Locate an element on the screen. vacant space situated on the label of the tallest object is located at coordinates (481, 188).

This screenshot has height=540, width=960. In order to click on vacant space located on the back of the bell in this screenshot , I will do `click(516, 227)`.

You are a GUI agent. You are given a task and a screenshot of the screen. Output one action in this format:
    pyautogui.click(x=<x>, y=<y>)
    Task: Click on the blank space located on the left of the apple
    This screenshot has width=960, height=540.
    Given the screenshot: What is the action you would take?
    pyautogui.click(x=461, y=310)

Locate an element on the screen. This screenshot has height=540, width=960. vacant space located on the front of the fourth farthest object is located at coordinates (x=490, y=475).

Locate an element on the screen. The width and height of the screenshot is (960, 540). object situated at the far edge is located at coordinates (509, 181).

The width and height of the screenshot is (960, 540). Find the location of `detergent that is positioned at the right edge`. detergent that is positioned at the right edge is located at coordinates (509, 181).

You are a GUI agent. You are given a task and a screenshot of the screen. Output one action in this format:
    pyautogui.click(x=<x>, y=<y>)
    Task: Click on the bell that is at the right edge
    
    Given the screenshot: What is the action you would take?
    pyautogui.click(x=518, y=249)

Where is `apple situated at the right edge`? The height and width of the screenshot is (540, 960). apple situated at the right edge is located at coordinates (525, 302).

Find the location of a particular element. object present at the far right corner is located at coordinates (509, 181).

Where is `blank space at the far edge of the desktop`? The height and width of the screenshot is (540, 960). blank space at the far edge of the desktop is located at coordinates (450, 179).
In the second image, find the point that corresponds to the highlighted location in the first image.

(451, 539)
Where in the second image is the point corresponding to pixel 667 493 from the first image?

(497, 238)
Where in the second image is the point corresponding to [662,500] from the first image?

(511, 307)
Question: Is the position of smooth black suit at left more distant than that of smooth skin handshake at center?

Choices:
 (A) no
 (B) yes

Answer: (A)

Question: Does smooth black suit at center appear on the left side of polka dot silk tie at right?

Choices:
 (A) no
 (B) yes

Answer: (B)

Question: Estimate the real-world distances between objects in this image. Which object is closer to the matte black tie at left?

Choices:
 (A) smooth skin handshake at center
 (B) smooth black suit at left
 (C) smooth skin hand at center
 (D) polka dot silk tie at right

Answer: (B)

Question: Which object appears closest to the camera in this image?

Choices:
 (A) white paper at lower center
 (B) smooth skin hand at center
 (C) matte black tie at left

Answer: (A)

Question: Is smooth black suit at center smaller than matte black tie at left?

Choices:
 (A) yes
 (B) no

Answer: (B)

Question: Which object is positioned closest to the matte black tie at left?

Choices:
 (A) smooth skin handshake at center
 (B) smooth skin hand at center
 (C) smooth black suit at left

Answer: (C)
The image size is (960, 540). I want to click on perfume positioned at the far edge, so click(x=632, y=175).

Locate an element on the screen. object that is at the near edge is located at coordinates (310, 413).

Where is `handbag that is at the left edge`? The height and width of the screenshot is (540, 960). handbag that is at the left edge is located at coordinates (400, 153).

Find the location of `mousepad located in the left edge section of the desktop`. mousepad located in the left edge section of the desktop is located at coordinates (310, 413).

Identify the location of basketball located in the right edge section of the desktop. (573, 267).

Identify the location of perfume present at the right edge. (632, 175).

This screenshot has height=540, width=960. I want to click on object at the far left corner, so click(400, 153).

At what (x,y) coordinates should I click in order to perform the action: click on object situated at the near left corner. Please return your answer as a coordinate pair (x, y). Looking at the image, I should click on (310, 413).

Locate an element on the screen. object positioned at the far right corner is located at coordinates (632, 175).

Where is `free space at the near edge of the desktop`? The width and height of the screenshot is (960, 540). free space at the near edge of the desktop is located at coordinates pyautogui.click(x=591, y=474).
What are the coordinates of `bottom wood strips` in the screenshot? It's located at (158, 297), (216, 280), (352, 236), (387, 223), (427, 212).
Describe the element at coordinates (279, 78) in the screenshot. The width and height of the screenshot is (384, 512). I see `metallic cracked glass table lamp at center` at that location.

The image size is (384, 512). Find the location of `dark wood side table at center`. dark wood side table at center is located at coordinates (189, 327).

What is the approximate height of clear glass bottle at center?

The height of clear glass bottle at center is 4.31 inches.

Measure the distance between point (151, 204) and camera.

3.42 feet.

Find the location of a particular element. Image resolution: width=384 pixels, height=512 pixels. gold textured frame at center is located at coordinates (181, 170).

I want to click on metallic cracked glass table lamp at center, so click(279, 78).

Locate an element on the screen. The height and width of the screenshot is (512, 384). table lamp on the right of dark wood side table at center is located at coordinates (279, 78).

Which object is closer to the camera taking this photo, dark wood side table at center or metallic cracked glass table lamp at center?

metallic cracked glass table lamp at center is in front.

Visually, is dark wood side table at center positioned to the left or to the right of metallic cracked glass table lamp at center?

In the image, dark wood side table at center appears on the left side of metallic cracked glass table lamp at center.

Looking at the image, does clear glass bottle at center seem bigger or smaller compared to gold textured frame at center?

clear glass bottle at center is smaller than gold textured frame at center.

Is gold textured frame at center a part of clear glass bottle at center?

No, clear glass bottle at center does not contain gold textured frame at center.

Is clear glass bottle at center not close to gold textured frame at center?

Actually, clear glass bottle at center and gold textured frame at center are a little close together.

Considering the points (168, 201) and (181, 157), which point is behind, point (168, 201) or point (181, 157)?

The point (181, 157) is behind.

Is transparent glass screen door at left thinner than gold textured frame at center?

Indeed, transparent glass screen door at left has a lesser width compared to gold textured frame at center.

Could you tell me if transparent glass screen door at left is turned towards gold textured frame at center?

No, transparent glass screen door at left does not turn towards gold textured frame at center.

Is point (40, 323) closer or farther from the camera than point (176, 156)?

*-*-*

- **PROBLEM STATEMENT**: Copy out the entire listing above, line for line, keeping every character and space unchanged.

- **FINAL ANSWER**:
Locate an element on the screen. vacant space situated on the label of the tallest object is located at coordinates (481, 188).

This screenshot has height=540, width=960. In order to click on vacant space located on the back of the bell in this screenshot , I will do `click(516, 227)`.

You are a GUI agent. You are given a task and a screenshot of the screen. Output one action in this format:
    pyautogui.click(x=<x>, y=<y>)
    Task: Click on the blank space located on the left of the apple
    This screenshot has width=960, height=540.
    Given the screenshot: What is the action you would take?
    pyautogui.click(x=461, y=310)

Locate an element on the screen. This screenshot has height=540, width=960. vacant space located on the front of the fourth farthest object is located at coordinates (x=490, y=475).

Locate an element on the screen. The width and height of the screenshot is (960, 540). object situated at the far edge is located at coordinates (509, 181).

The width and height of the screenshot is (960, 540). Find the location of `detergent that is positioned at the right edge`. detergent that is positioned at the right edge is located at coordinates (509, 181).

You are a GUI agent. You are given a task and a screenshot of the screen. Output one action in this format:
    pyautogui.click(x=<x>, y=<y>)
    Task: Click on the bell that is at the right edge
    
    Given the screenshot: What is the action you would take?
    pyautogui.click(x=518, y=249)

Where is `apple situated at the right edge`? The height and width of the screenshot is (540, 960). apple situated at the right edge is located at coordinates (525, 302).

Find the location of a particular element. object present at the far right corner is located at coordinates (509, 181).

Where is `blank space at the far edge of the desktop`? The height and width of the screenshot is (540, 960). blank space at the far edge of the desktop is located at coordinates (450, 179).
In the second image, find the point that corresponds to the highlighted location in the first image.

(451, 539)
Where in the second image is the point corresponding to pixel 667 493 from the first image?

(497, 238)
Where in the second image is the point corresponding to [662,500] from the first image?

(511, 307)
Question: Is the position of smooth black suit at left more distant than that of smooth skin handshake at center?

Choices:
 (A) no
 (B) yes

Answer: (A)

Question: Does smooth black suit at center appear on the left side of polka dot silk tie at right?

Choices:
 (A) no
 (B) yes

Answer: (B)

Question: Estimate the real-world distances between objects in this image. Which object is closer to the matte black tie at left?

Choices:
 (A) smooth skin handshake at center
 (B) smooth black suit at left
 (C) smooth skin hand at center
 (D) polka dot silk tie at right

Answer: (B)

Question: Which object appears closest to the camera in this image?

Choices:
 (A) white paper at lower center
 (B) smooth skin hand at center
 (C) matte black tie at left

Answer: (A)

Question: Is smooth black suit at center smaller than matte black tie at left?

Choices:
 (A) yes
 (B) no

Answer: (B)

Question: Which object is positioned closest to the matte black tie at left?

Choices:
 (A) smooth skin handshake at center
 (B) smooth skin hand at center
 (C) smooth black suit at left

Answer: (C)
The image size is (960, 540). I want to click on perfume positioned at the far edge, so click(x=632, y=175).

Locate an element on the screen. object that is at the near edge is located at coordinates (310, 413).

Where is `handbag that is at the left edge`? The height and width of the screenshot is (540, 960). handbag that is at the left edge is located at coordinates (400, 153).

Find the location of `mousepad located in the left edge section of the desktop`. mousepad located in the left edge section of the desktop is located at coordinates (310, 413).

Identify the location of basketball located in the right edge section of the desktop. (573, 267).

Identify the location of perfume present at the right edge. (632, 175).

This screenshot has height=540, width=960. I want to click on object at the far left corner, so click(400, 153).

At what (x,y) coordinates should I click in order to perform the action: click on object situated at the near left corner. Please return your answer as a coordinate pair (x, y). Looking at the image, I should click on (310, 413).

Locate an element on the screen. object positioned at the far right corner is located at coordinates (632, 175).

Where is `free space at the near edge of the desktop`? The width and height of the screenshot is (960, 540). free space at the near edge of the desktop is located at coordinates pyautogui.click(x=591, y=474).
What are the coordinates of `bottom wood strips` in the screenshot? It's located at (158, 297), (216, 280), (352, 236), (387, 223), (427, 212).
Describe the element at coordinates (279, 78) in the screenshot. The width and height of the screenshot is (384, 512). I see `metallic cracked glass table lamp at center` at that location.

The image size is (384, 512). Find the location of `dark wood side table at center`. dark wood side table at center is located at coordinates (189, 327).

What is the approximate height of clear glass bottle at center?

The height of clear glass bottle at center is 4.31 inches.

Measure the distance between point (151, 204) and camera.

3.42 feet.

Find the location of a particular element. Image resolution: width=384 pixels, height=512 pixels. gold textured frame at center is located at coordinates (181, 170).

I want to click on metallic cracked glass table lamp at center, so click(279, 78).

Locate an element on the screen. The height and width of the screenshot is (512, 384). table lamp on the right of dark wood side table at center is located at coordinates (279, 78).

Which object is closer to the camera taking this photo, dark wood side table at center or metallic cracked glass table lamp at center?

metallic cracked glass table lamp at center is in front.

Visually, is dark wood side table at center positioned to the left or to the right of metallic cracked glass table lamp at center?

In the image, dark wood side table at center appears on the left side of metallic cracked glass table lamp at center.

Looking at the image, does clear glass bottle at center seem bigger or smaller compared to gold textured frame at center?

clear glass bottle at center is smaller than gold textured frame at center.

Is gold textured frame at center a part of clear glass bottle at center?

No, clear glass bottle at center does not contain gold textured frame at center.

Is clear glass bottle at center not close to gold textured frame at center?

Actually, clear glass bottle at center and gold textured frame at center are a little close together.

Considering the points (168, 201) and (181, 157), which point is behind, point (168, 201) or point (181, 157)?

The point (181, 157) is behind.

Is transparent glass screen door at left thinner than gold textured frame at center?

Indeed, transparent glass screen door at left has a lesser width compared to gold textured frame at center.

Could you tell me if transparent glass screen door at left is turned towards gold textured frame at center?

No, transparent glass screen door at left does not turn towards gold textured frame at center.

Is point (40, 323) closer or farther from the camera than point (176, 156)?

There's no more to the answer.